[Task description]: Copy out every line of text in the records below, word for word, and leave the pictures out of your answer.

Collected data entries
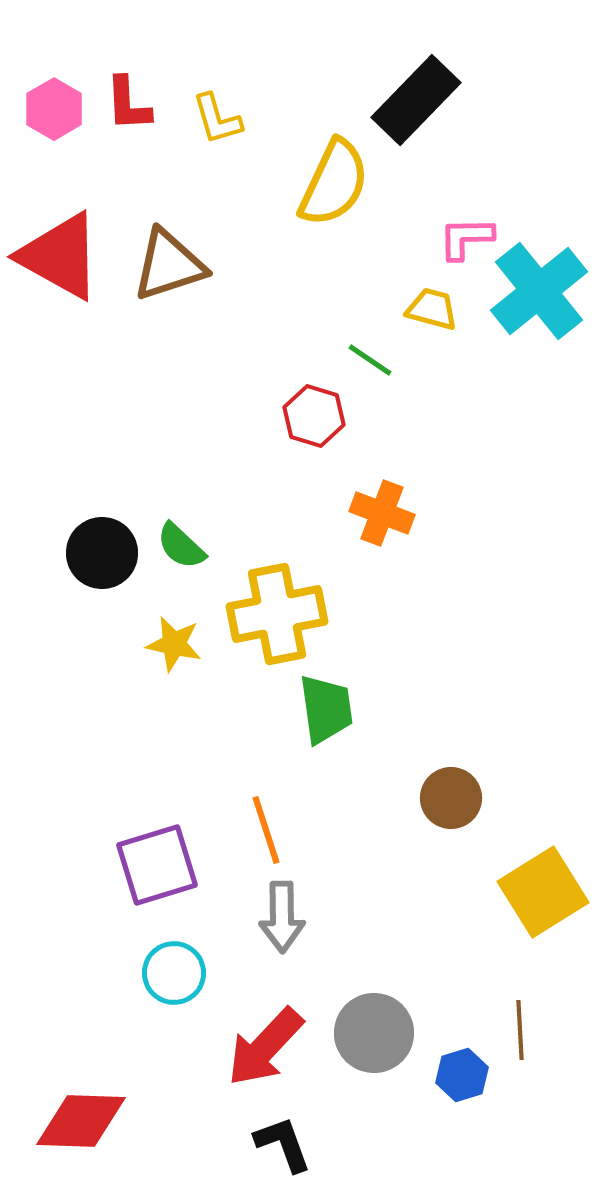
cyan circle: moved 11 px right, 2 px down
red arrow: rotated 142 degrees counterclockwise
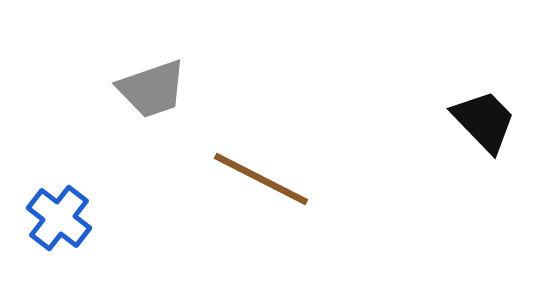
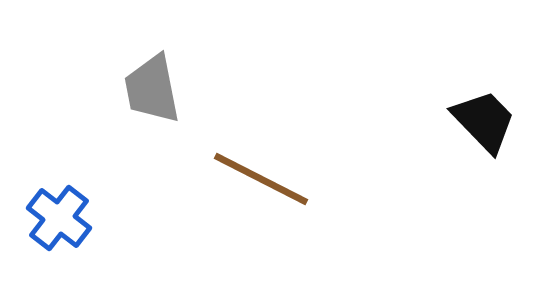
gray trapezoid: rotated 98 degrees clockwise
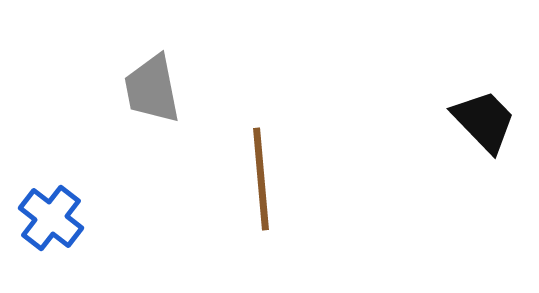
brown line: rotated 58 degrees clockwise
blue cross: moved 8 px left
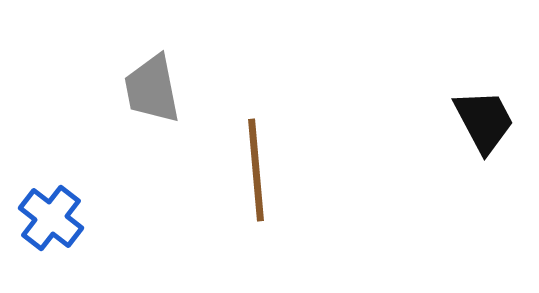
black trapezoid: rotated 16 degrees clockwise
brown line: moved 5 px left, 9 px up
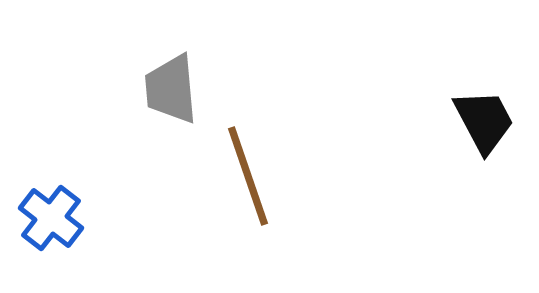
gray trapezoid: moved 19 px right; rotated 6 degrees clockwise
brown line: moved 8 px left, 6 px down; rotated 14 degrees counterclockwise
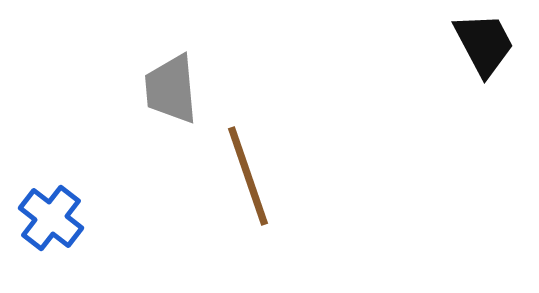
black trapezoid: moved 77 px up
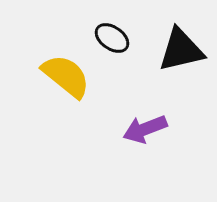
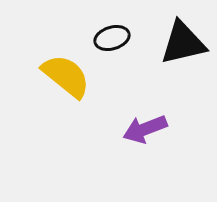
black ellipse: rotated 52 degrees counterclockwise
black triangle: moved 2 px right, 7 px up
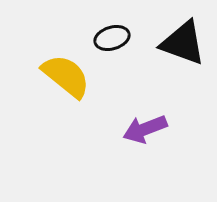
black triangle: rotated 33 degrees clockwise
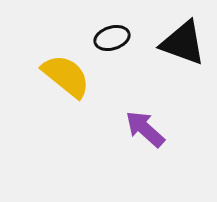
purple arrow: rotated 63 degrees clockwise
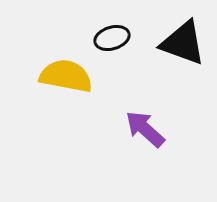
yellow semicircle: rotated 28 degrees counterclockwise
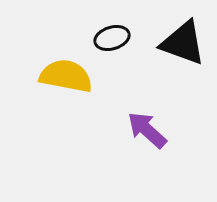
purple arrow: moved 2 px right, 1 px down
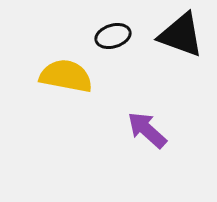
black ellipse: moved 1 px right, 2 px up
black triangle: moved 2 px left, 8 px up
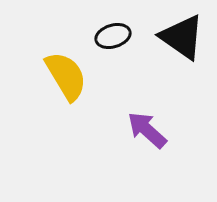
black triangle: moved 1 px right, 2 px down; rotated 15 degrees clockwise
yellow semicircle: rotated 48 degrees clockwise
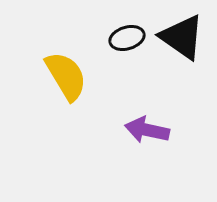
black ellipse: moved 14 px right, 2 px down
purple arrow: rotated 30 degrees counterclockwise
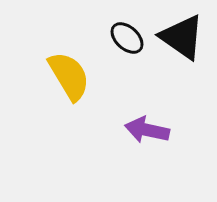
black ellipse: rotated 60 degrees clockwise
yellow semicircle: moved 3 px right
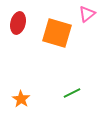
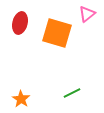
red ellipse: moved 2 px right
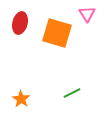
pink triangle: rotated 24 degrees counterclockwise
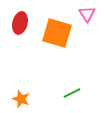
orange star: rotated 12 degrees counterclockwise
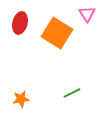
orange square: rotated 16 degrees clockwise
orange star: rotated 30 degrees counterclockwise
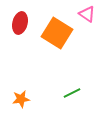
pink triangle: rotated 24 degrees counterclockwise
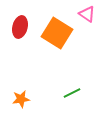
red ellipse: moved 4 px down
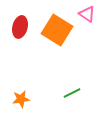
orange square: moved 3 px up
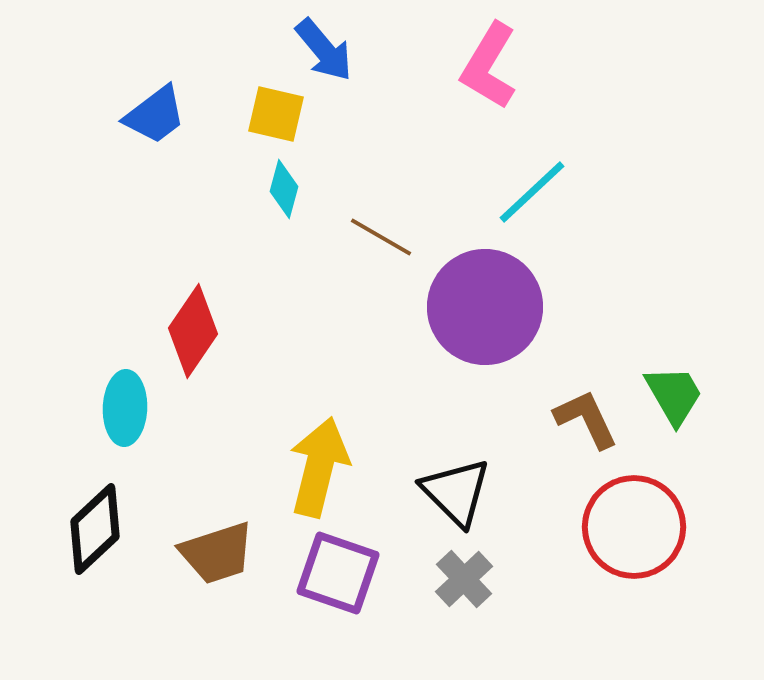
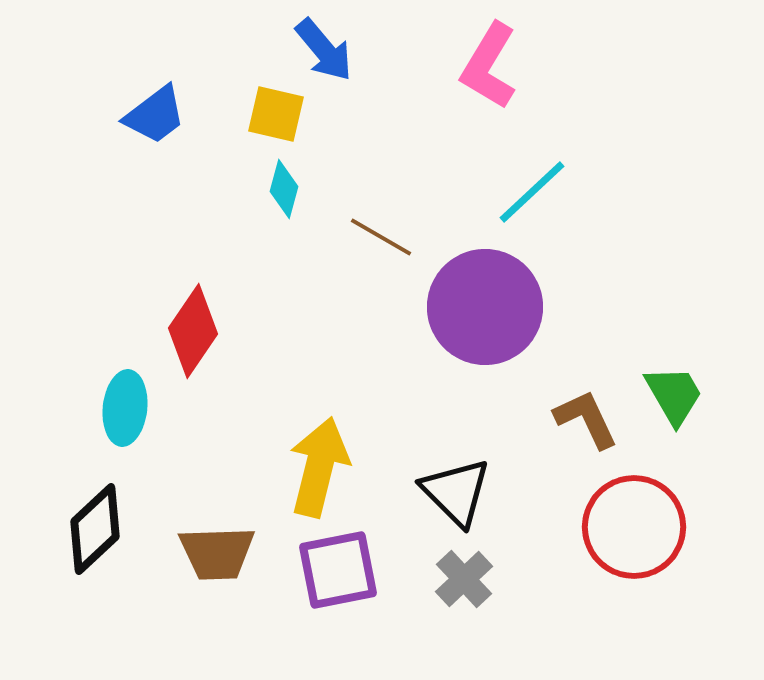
cyan ellipse: rotated 4 degrees clockwise
brown trapezoid: rotated 16 degrees clockwise
purple square: moved 3 px up; rotated 30 degrees counterclockwise
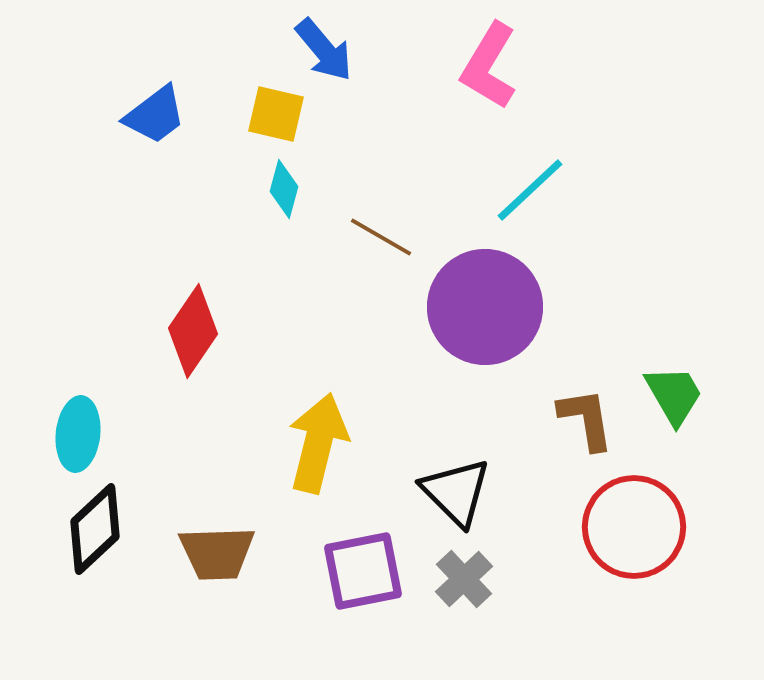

[Output]:
cyan circle: moved 11 px right, 2 px down
red arrow: rotated 142 degrees counterclockwise
gray trapezoid: rotated 98 degrees clockwise
brown line: rotated 58 degrees clockwise
blue cross: moved 8 px left
black trapezoid: rotated 16 degrees clockwise
brown line: moved 5 px left, 9 px up
gray trapezoid: moved 19 px right; rotated 6 degrees clockwise
brown line: moved 8 px left, 6 px down; rotated 14 degrees counterclockwise
black trapezoid: moved 77 px up
black ellipse: rotated 52 degrees counterclockwise
black triangle: moved 2 px right, 7 px up
black triangle: rotated 33 degrees clockwise
purple arrow: rotated 63 degrees clockwise
yellow semicircle: rotated 28 degrees counterclockwise
purple arrow: moved 2 px right, 1 px down
black ellipse: moved 1 px right, 2 px up
black triangle: moved 2 px left, 8 px up
black triangle: moved 1 px right, 2 px down; rotated 15 degrees clockwise
yellow semicircle: rotated 48 degrees clockwise
black ellipse: moved 14 px right, 2 px down
purple arrow: rotated 30 degrees counterclockwise
black ellipse: rotated 60 degrees clockwise
yellow semicircle: moved 3 px right
red ellipse: moved 2 px right
pink triangle: rotated 24 degrees counterclockwise
orange star: rotated 12 degrees counterclockwise
orange square: rotated 16 degrees clockwise
orange star: rotated 30 degrees counterclockwise
pink triangle: rotated 24 degrees counterclockwise
red ellipse: moved 4 px down
orange square: moved 3 px up
cyan ellipse: rotated 4 degrees clockwise
brown trapezoid: rotated 16 degrees clockwise
purple square: moved 3 px up; rotated 30 degrees counterclockwise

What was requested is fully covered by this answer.